▶ EXERCISE GOAL:
Write out the lines of the records below as a numbered list, skipping blank lines and omitting the pictures.

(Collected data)
───
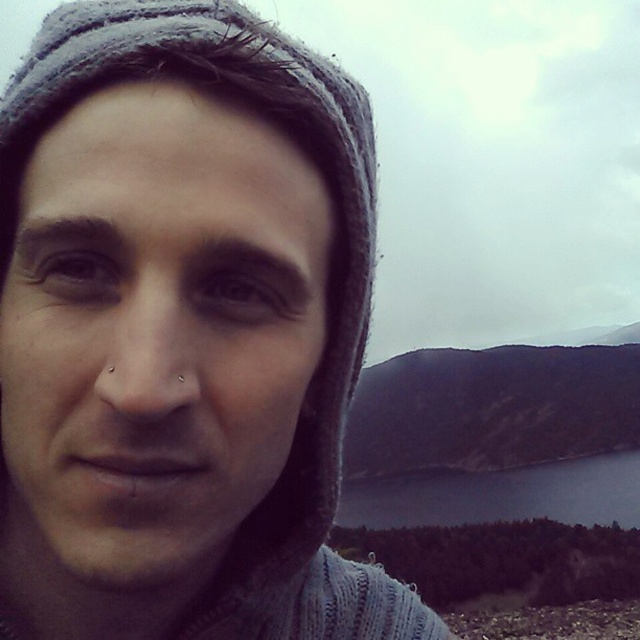
Looking at this image, you are a photographer trying to capture the scene. You notice the matte gray knit cap at upper left and dark blue water at lower center. Which object is shorter in height?

The matte gray knit cap at upper left is not as tall as the dark blue water at lower center, so the matte gray knit cap at upper left is shorter in height.

Consider the image. You are a photographer trying to capture the scenic landscape in the background of the image. You notice a point at coordinates (154, 333) that might be obstructing your view. Can you determine if this point is part of the person wearing the knitted hooded garment or the background landscape?

The point at coordinates (154, 333) corresponds to the matte gray knit cap at upper left, which is part of the person wearing the knitted hooded garment, so it is obstructing your view.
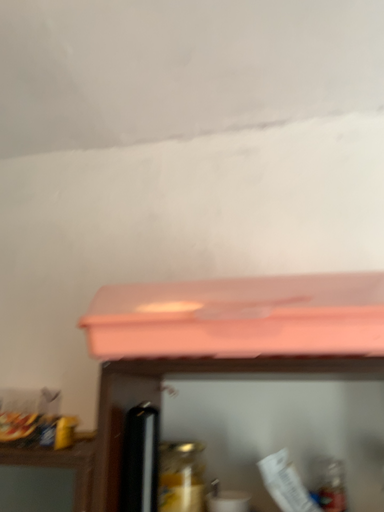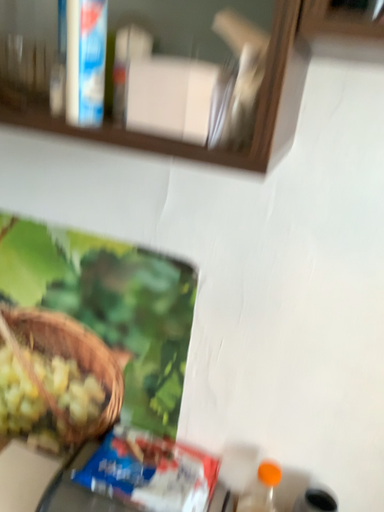
Question: Which way did the camera rotate in the video?

Choices:
 (A) rotated left
 (B) rotated right

Answer: (A)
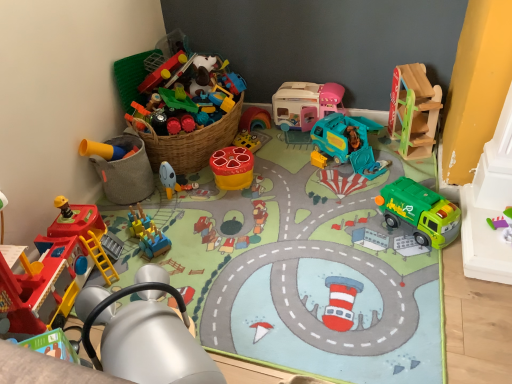
Identify the location of free space that is in between pastel pink plastic camper at center, marked as the sixth toy in a left-to-right arrangement, and blue plastic train at center, which appears as the 2th toy when viewed from the left. The width and height of the screenshot is (512, 384). (237, 191).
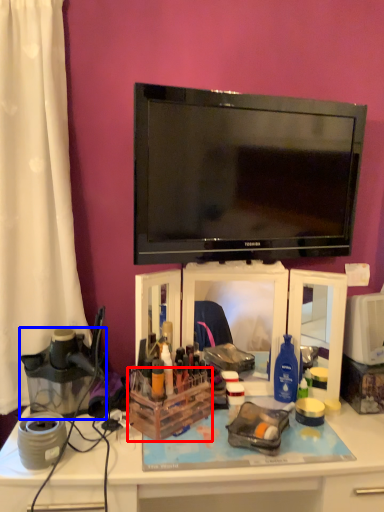
Question: Which point is further to the camera, storage box (highlighted by a red box) or appliance (highlighted by a blue box)?

Choices:
 (A) storage box
 (B) appliance

Answer: (A)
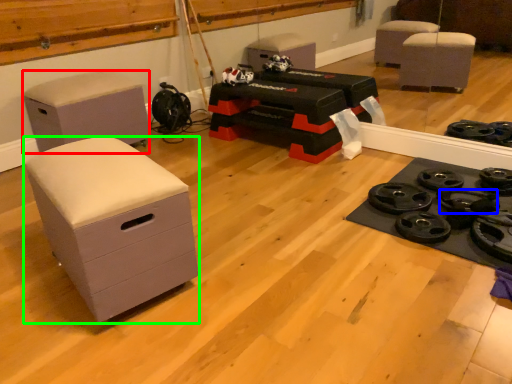
Question: Considering the real-world distances, which object is farthest from furniture (highlighted by a red box)? wheel (highlighted by a blue box) or chest of drawers (highlighted by a green box)?

Choices:
 (A) wheel
 (B) chest of drawers

Answer: (A)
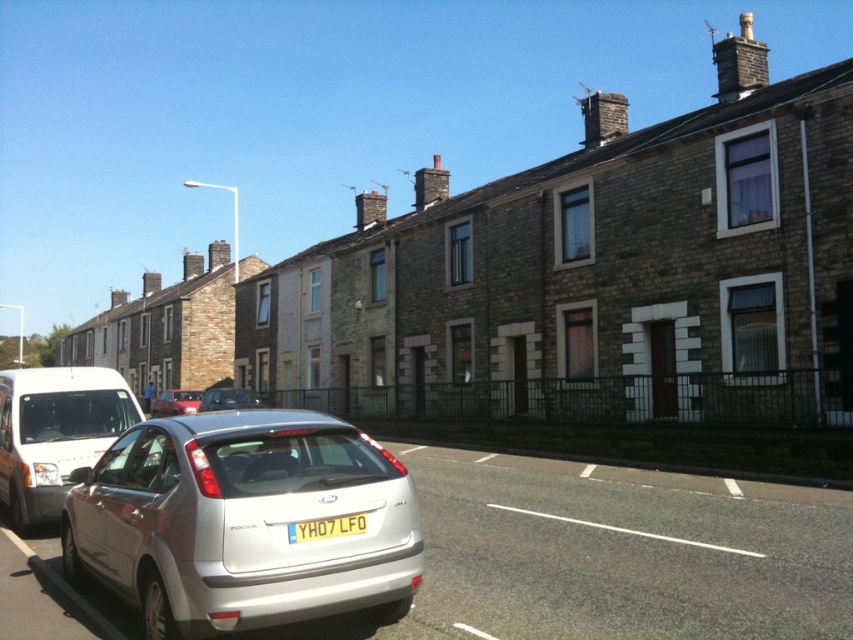
Question: Can you confirm if silver metallic hatchback at left is positioned to the left of metallic silver sedan at center?

Choices:
 (A) no
 (B) yes

Answer: (A)

Question: Does silver metallic hatchback at lower left have a smaller size compared to metallic red car at lower left?

Choices:
 (A) no
 (B) yes

Answer: (B)

Question: Considering the relative positions of silver metallic hatchback at left and yellow matte license plate at center in the image provided, where is silver metallic hatchback at left located with respect to yellow matte license plate at center?

Choices:
 (A) left
 (B) right

Answer: (A)

Question: Which point is closer to the camera taking this photo?

Choices:
 (A) (202, 410)
 (B) (13, 376)

Answer: (B)

Question: Which of the following is the farthest from the observer?

Choices:
 (A) silver metallic hatchback at left
 (B) silver metallic hatchback at lower left
 (C) metallic silver sedan at center
 (D) metallic red car at lower left

Answer: (D)

Question: Which point is farther from the camera taking this photo?

Choices:
 (A) (196, 556)
 (B) (200, 390)
 (C) (321, 524)
 (D) (125, 422)

Answer: (B)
───
▶ SOLUTION FOR THIS TASK:
1. Looking at this image, you are a photographer trying to capture the scene. You notice the matte gray knit cap at upper left and dark blue water at lower center. Which object is shorter in height?
2. The matte gray knit cap at upper left is not as tall as the dark blue water at lower center, so the matte gray knit cap at upper left is shorter in height.
3. Consider the image. You are a photographer trying to capture the scenic landscape in the background of the image. You notice a point at coordinates (154, 333) that might be obstructing your view. Can you determine if this point is part of the person wearing the knitted hooded garment or the background landscape?
4. The point at coordinates (154, 333) corresponds to the matte gray knit cap at upper left, which is part of the person wearing the knitted hooded garment, so it is obstructing your view.
5. Question: Which way did the camera rotate in the video?
6. Choices:
7.  (A) rotated left
8.  (B) rotated right
9. Answer: (A)
10. Identify the location of free space that is in between pastel pink plastic camper at center, marked as the sixth toy in a left-to-right arrangement, and blue plastic train at center, which appears as the 2th toy when viewed from the left. The width and height of the screenshot is (512, 384). (237, 191).
11. Question: Which point is further to the camera, storage box (highlighted by a red box) or appliance (highlighted by a blue box)?
12. Choices:
13.  (A) storage box
14.  (B) appliance
15. Answer: (A)
16. Question: Considering the real-world distances, which object is farthest from furniture (highlighted by a red box)? wheel (highlighted by a blue box) or chest of drawers (highlighted by a green box)?
17. Choices:
18.  (A) wheel
19.  (B) chest of drawers
20. Answer: (A)
21. Question: Can you confirm if silver metallic hatchback at left is positioned to the left of metallic silver sedan at center?
22. Choices:
23.  (A) no
24.  (B) yes
25. Answer: (A)
26. Question: Does silver metallic hatchback at lower left have a smaller size compared to metallic red car at lower left?
27. Choices:
28.  (A) no
29.  (B) yes
30. Answer: (B)
31. Question: Considering the relative positions of silver metallic hatchback at left and yellow matte license plate at center in the image provided, where is silver metallic hatchback at left located with respect to yellow matte license plate at center?
32. Choices:
33.  (A) left
34.  (B) right
35. Answer: (A)
36. Question: Which point is closer to the camera taking this photo?
37. Choices:
38.  (A) (202, 410)
39.  (B) (13, 376)
40. Answer: (B)
41. Question: Which of the following is the farthest from the observer?
42. Choices:
43.  (A) silver metallic hatchback at left
44.  (B) silver metallic hatchback at lower left
45.  (C) metallic silver sedan at center
46.  (D) metallic red car at lower left
47. Answer: (D)
48. Question: Which point is farther from the camera taking this photo?
49. Choices:
50.  (A) (196, 556)
51.  (B) (200, 390)
52.  (C) (321, 524)
53.  (D) (125, 422)
54. Answer: (B)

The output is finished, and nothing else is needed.